How many lines in the data below contain the word "button"? State only the number.

(Stored data)
-*-

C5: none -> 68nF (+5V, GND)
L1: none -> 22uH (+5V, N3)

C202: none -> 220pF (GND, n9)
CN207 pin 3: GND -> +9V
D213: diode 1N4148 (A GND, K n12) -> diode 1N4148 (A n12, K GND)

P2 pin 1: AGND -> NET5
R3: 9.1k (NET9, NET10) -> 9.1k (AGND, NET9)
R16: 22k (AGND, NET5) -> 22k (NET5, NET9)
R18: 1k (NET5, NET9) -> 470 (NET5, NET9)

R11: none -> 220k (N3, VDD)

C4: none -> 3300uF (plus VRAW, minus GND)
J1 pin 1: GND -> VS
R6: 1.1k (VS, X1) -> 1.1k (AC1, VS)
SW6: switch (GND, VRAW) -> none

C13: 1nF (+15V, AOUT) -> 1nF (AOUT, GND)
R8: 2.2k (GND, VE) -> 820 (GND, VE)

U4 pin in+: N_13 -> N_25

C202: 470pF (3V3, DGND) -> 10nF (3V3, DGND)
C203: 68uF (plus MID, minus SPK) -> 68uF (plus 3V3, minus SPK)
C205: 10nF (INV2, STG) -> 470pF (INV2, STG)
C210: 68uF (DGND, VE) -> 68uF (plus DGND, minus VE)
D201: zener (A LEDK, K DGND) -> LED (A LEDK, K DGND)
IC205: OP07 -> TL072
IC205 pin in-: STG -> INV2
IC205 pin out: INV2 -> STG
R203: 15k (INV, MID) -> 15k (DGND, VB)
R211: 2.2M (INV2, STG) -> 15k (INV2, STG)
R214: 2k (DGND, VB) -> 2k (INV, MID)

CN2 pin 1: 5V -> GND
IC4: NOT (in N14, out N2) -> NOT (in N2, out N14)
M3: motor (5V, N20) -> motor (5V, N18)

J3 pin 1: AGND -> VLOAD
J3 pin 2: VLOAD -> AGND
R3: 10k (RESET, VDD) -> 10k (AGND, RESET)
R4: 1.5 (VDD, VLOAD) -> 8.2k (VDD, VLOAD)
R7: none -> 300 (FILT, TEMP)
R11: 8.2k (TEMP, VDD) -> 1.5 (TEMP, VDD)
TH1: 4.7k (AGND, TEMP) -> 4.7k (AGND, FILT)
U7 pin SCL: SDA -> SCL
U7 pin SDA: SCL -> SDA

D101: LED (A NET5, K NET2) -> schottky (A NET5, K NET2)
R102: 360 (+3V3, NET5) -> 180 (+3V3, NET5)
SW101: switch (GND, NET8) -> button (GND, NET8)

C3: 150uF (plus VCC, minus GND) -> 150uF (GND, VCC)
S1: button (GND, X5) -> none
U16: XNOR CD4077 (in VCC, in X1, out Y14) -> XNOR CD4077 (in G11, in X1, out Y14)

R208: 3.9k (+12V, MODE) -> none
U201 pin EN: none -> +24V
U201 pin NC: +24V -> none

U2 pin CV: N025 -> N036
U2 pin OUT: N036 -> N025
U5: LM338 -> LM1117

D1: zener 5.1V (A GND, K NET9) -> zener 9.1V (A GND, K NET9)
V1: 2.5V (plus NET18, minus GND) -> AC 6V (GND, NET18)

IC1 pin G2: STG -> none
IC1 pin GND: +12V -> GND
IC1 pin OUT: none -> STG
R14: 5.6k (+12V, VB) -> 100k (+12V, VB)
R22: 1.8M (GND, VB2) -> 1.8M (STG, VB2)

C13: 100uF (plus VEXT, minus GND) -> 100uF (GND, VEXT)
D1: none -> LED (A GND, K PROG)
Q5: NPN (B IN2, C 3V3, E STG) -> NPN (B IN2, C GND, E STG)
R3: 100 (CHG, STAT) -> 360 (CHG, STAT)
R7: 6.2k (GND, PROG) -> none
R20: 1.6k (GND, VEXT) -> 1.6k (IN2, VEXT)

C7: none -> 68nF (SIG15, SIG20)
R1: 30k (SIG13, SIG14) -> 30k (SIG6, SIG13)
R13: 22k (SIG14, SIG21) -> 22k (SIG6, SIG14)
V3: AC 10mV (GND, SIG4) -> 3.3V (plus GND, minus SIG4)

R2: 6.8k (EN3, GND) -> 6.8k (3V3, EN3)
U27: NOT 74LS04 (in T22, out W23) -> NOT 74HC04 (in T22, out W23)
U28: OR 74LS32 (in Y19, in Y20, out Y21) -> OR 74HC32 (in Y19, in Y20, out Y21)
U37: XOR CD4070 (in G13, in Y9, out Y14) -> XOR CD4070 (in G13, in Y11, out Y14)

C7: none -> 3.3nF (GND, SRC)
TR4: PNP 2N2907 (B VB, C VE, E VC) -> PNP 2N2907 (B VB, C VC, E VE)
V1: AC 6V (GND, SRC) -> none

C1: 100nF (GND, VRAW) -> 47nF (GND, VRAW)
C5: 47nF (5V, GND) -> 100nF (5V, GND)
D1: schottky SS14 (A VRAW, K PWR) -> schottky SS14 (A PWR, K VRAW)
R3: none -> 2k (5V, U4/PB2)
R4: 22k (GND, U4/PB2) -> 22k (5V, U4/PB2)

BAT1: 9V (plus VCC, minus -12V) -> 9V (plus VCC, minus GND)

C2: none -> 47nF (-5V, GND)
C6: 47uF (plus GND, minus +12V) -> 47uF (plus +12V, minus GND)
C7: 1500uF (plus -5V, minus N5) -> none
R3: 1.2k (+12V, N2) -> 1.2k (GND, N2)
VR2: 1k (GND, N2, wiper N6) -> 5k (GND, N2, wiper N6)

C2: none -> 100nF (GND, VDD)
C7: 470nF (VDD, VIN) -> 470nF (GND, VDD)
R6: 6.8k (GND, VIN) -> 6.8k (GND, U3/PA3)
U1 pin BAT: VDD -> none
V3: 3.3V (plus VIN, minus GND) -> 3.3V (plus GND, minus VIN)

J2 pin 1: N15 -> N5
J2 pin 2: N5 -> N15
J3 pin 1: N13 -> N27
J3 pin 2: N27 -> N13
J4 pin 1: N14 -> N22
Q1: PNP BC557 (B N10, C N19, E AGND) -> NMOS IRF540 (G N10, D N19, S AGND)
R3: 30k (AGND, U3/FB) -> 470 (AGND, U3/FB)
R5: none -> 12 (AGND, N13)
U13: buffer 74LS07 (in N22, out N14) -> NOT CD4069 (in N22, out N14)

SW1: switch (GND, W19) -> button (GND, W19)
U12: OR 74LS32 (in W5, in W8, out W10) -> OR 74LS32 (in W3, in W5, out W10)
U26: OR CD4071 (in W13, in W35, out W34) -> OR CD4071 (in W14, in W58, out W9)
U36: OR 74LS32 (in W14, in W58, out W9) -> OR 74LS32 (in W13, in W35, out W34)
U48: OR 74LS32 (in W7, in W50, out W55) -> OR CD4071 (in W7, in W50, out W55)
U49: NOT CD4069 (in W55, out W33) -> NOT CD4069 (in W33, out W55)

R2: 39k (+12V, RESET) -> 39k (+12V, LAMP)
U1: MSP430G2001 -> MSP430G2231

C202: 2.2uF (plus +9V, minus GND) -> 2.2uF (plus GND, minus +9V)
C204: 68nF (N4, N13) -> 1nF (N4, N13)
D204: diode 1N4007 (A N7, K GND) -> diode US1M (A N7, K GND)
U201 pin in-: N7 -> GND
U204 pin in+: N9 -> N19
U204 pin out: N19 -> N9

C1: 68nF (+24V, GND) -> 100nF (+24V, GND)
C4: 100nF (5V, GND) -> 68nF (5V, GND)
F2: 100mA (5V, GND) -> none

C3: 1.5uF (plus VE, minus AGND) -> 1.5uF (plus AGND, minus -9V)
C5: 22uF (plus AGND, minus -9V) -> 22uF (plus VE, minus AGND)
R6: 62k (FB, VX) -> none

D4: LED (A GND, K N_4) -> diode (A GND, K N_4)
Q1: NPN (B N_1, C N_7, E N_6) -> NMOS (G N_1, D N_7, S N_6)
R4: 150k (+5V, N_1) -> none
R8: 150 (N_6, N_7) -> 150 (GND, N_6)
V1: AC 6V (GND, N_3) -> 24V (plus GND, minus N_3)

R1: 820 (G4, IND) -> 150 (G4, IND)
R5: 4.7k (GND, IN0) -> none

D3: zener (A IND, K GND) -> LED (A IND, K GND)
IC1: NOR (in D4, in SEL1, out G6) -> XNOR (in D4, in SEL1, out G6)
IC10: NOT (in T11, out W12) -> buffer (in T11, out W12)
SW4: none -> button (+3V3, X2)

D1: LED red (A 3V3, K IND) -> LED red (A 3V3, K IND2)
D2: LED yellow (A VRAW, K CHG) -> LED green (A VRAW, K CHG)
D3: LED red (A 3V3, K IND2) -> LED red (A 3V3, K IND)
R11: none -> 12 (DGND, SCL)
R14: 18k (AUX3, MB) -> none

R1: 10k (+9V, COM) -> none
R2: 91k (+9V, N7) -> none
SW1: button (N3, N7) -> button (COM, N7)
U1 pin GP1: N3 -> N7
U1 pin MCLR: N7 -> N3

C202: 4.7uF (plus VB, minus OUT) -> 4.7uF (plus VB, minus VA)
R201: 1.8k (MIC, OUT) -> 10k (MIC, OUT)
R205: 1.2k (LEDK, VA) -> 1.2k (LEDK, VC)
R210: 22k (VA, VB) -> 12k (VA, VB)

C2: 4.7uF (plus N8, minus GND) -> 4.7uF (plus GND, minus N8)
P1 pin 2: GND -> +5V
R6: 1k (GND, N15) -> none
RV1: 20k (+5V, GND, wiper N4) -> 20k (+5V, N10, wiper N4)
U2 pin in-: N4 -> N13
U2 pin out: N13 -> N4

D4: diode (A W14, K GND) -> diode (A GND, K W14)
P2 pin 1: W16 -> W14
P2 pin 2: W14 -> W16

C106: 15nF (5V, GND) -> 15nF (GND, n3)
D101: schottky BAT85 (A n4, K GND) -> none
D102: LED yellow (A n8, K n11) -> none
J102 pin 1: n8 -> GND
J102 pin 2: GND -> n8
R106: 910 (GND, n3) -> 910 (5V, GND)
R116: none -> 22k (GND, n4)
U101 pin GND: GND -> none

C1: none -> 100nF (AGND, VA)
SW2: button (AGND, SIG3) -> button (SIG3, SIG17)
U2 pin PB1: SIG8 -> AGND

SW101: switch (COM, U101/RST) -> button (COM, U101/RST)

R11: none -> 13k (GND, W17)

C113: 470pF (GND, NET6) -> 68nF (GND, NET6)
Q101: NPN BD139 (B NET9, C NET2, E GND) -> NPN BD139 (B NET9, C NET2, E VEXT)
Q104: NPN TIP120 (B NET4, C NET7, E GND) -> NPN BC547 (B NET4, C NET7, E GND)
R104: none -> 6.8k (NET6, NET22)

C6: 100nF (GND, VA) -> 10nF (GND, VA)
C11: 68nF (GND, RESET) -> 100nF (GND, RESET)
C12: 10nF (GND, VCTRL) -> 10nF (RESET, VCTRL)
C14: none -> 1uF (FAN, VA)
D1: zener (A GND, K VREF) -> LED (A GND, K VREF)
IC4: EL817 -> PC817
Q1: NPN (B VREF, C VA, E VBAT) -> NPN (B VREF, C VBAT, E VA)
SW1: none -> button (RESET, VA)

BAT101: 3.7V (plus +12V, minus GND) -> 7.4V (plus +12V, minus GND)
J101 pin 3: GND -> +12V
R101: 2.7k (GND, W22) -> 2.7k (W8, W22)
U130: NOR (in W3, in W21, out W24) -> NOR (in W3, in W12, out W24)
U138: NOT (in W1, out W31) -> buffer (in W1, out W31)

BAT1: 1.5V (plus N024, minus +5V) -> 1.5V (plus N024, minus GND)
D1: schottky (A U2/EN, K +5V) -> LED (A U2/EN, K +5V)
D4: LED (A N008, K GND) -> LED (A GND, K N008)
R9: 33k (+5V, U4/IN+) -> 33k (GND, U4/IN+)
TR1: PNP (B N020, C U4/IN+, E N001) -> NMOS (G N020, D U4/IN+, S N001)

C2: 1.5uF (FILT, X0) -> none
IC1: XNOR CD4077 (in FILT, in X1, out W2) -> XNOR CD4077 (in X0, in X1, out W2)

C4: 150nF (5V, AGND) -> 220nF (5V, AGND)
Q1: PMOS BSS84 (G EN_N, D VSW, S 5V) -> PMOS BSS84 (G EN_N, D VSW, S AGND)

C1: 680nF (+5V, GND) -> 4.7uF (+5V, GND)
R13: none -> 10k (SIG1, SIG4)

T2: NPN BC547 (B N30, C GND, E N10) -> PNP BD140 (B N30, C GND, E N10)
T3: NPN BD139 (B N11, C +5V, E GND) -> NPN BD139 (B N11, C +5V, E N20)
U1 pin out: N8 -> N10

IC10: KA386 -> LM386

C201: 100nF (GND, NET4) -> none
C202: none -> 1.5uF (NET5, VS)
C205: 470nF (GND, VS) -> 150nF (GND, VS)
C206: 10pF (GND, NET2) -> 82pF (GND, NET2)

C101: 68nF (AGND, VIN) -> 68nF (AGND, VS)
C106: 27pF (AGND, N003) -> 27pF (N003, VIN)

-*-

*Solution below*. 8